*The task:*
The lines to repeat are those below from the one containing "camera: 85 degrees right, 15 degrees up" down to the one containing "green trophy [494,124,556,221]", both included; reproduce them exactly and nothing else.

*Input data:*
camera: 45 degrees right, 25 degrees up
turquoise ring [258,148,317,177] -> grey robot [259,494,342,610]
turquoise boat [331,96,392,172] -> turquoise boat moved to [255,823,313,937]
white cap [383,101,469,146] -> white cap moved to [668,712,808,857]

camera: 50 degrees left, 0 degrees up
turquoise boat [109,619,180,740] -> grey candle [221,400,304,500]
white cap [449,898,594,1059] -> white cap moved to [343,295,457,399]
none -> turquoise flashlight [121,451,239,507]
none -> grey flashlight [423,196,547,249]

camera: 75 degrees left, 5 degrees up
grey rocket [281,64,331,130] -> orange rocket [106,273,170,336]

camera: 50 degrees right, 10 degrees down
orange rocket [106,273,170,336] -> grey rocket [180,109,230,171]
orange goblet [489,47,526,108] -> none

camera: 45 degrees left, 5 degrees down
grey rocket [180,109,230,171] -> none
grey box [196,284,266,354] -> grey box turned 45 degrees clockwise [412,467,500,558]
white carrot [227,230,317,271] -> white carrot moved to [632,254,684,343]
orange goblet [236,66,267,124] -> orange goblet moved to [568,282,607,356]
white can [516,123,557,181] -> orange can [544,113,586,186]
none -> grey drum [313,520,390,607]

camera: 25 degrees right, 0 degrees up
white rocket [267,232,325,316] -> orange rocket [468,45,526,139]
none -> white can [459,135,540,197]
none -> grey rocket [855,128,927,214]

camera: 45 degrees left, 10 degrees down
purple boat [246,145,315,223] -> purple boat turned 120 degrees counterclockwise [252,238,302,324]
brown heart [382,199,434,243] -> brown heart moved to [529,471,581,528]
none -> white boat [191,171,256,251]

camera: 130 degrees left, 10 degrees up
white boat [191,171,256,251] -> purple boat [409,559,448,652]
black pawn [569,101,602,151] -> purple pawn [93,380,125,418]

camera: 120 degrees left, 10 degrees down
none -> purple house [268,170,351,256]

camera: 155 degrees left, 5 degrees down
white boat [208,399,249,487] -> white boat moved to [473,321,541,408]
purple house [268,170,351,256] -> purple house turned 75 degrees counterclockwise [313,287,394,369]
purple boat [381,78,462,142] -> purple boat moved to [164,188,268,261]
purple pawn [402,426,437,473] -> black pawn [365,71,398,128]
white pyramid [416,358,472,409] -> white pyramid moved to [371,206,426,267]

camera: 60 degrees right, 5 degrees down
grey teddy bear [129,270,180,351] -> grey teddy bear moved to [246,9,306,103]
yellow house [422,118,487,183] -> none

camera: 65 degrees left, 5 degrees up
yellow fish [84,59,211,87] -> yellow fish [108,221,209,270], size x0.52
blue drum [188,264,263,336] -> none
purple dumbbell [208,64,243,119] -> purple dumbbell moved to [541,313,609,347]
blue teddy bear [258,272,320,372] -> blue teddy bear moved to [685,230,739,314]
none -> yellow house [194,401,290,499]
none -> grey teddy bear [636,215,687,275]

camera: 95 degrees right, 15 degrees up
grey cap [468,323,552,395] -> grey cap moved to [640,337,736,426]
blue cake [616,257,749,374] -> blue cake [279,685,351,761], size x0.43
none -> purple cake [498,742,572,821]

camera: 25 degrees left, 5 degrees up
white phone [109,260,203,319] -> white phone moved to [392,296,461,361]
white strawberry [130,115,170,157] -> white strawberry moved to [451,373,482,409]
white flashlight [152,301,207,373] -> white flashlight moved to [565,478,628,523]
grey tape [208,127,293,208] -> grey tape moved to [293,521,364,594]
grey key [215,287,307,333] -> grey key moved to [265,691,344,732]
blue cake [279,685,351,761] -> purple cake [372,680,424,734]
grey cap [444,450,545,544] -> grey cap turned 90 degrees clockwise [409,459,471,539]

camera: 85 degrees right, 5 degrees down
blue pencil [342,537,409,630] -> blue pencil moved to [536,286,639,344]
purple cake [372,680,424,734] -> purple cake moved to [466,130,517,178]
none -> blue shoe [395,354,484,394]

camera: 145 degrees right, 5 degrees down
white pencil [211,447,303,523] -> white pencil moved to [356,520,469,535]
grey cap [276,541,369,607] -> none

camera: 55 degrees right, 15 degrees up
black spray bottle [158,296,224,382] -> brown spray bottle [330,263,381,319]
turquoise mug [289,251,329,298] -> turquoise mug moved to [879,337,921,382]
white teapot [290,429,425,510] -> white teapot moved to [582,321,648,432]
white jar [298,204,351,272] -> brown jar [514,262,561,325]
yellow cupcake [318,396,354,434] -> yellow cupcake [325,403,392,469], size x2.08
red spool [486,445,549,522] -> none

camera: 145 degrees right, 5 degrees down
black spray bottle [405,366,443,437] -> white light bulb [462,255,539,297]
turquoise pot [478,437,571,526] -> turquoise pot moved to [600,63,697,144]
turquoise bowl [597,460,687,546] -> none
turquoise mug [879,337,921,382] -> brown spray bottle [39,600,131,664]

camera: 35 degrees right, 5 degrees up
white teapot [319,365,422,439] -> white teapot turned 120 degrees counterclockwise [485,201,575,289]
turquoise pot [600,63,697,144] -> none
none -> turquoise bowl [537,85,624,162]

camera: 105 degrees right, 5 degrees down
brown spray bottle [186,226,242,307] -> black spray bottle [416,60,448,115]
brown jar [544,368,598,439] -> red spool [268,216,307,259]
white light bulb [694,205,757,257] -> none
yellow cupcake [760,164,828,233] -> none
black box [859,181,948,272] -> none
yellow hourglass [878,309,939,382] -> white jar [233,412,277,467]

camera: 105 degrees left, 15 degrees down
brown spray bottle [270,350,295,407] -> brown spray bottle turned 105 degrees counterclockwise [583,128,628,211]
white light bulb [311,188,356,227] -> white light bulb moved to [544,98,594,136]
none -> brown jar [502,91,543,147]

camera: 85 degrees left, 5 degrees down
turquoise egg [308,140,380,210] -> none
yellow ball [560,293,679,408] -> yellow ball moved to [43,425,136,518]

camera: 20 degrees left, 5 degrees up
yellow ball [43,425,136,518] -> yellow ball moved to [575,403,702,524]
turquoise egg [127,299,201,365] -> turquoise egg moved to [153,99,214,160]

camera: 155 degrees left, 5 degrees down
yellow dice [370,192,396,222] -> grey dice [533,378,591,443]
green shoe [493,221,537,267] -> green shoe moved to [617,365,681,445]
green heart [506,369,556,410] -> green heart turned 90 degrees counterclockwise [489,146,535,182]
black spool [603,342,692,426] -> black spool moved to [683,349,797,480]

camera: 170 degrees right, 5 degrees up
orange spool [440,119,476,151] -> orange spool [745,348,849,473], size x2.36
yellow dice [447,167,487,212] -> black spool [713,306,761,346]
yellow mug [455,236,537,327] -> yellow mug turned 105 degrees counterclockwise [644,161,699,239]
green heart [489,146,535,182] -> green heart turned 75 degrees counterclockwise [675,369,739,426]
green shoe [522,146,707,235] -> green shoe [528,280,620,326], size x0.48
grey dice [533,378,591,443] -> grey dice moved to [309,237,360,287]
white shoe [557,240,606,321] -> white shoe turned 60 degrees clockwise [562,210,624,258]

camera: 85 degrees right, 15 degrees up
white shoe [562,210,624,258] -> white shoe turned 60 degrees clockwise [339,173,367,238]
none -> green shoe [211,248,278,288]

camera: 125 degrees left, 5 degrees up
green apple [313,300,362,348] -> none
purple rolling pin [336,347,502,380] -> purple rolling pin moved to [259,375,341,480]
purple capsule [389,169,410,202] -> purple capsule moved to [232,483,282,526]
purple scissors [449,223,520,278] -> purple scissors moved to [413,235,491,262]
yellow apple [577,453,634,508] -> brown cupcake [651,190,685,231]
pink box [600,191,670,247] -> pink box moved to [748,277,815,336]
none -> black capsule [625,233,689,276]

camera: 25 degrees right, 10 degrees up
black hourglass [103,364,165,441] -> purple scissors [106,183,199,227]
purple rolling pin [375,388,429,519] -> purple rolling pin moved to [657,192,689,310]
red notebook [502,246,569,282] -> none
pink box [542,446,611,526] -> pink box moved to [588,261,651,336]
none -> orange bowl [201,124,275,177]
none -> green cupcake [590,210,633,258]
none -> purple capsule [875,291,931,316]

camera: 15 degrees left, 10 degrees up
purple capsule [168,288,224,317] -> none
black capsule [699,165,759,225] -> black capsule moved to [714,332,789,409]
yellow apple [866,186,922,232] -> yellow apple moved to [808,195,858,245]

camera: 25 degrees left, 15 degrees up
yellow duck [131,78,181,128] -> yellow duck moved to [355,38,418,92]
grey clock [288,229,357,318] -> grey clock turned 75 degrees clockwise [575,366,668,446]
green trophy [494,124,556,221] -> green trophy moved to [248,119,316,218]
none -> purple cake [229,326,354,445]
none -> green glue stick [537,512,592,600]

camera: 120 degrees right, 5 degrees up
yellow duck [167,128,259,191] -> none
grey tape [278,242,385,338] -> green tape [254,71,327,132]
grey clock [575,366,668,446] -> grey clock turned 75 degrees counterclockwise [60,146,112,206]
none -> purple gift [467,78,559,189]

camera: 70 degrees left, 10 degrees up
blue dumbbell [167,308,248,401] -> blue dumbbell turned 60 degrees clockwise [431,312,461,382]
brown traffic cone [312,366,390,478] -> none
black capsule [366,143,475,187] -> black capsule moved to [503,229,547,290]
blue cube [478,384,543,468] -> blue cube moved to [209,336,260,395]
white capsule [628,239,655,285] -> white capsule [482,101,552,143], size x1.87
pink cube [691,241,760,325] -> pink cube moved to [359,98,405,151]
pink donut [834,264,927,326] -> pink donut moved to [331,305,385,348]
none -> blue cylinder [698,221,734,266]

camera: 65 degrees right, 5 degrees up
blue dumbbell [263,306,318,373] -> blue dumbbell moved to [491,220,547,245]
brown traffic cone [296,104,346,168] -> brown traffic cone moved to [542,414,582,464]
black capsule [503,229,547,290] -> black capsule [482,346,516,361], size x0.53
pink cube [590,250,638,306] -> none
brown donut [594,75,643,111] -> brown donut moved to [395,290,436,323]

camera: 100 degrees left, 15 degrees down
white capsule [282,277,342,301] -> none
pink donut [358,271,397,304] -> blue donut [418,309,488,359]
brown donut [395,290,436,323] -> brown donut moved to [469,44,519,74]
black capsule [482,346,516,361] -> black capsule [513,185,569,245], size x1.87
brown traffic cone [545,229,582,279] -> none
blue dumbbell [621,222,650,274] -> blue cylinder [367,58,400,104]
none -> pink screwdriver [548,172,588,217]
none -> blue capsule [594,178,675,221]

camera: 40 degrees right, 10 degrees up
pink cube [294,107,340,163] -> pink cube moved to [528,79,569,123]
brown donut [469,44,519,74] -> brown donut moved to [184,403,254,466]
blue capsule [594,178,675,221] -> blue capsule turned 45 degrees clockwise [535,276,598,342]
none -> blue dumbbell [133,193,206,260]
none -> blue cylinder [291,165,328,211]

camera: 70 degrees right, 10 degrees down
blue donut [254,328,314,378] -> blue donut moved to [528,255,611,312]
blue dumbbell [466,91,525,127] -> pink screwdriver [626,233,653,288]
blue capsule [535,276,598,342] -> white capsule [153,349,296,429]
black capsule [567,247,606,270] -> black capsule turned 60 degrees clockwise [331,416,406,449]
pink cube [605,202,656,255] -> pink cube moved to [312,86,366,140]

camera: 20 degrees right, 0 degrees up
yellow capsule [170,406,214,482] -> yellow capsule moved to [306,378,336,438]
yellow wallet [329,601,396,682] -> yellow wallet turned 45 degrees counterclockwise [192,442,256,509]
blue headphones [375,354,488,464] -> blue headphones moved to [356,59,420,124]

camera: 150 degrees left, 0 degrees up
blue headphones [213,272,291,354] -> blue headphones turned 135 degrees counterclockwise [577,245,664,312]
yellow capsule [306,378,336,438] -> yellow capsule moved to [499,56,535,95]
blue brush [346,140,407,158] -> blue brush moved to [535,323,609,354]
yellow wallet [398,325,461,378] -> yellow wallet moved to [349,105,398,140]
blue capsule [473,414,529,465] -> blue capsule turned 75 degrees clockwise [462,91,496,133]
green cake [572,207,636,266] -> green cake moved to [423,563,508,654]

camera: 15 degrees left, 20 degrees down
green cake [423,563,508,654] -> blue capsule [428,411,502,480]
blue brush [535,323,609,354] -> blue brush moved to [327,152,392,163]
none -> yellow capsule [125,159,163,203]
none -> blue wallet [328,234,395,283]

*Solution for this exercise:*
camera: 85 degrees right, 15 degrees up
white shoe [562,210,624,258] -> white shoe turned 60 degrees clockwise [339,173,367,238]
none -> green shoe [211,248,278,288]

camera: 125 degrees left, 5 degrees up
green apple [313,300,362,348] -> none
purple rolling pin [336,347,502,380] -> purple rolling pin moved to [259,375,341,480]
purple capsule [389,169,410,202] -> purple capsule moved to [232,483,282,526]
purple scissors [449,223,520,278] -> purple scissors moved to [413,235,491,262]
yellow apple [577,453,634,508] -> brown cupcake [651,190,685,231]
pink box [600,191,670,247] -> pink box moved to [748,277,815,336]
none -> black capsule [625,233,689,276]

camera: 25 degrees right, 10 degrees up
black hourglass [103,364,165,441] -> purple scissors [106,183,199,227]
purple rolling pin [375,388,429,519] -> purple rolling pin moved to [657,192,689,310]
red notebook [502,246,569,282] -> none
pink box [542,446,611,526] -> pink box moved to [588,261,651,336]
none -> orange bowl [201,124,275,177]
none -> green cupcake [590,210,633,258]
none -> purple capsule [875,291,931,316]

camera: 15 degrees left, 10 degrees up
purple capsule [168,288,224,317] -> none
black capsule [699,165,759,225] -> black capsule moved to [714,332,789,409]
yellow apple [866,186,922,232] -> yellow apple moved to [808,195,858,245]

camera: 25 degrees left, 15 degrees up
yellow duck [131,78,181,128] -> yellow duck moved to [355,38,418,92]
grey clock [288,229,357,318] -> grey clock turned 75 degrees clockwise [575,366,668,446]
green trophy [494,124,556,221] -> green trophy moved to [248,119,316,218]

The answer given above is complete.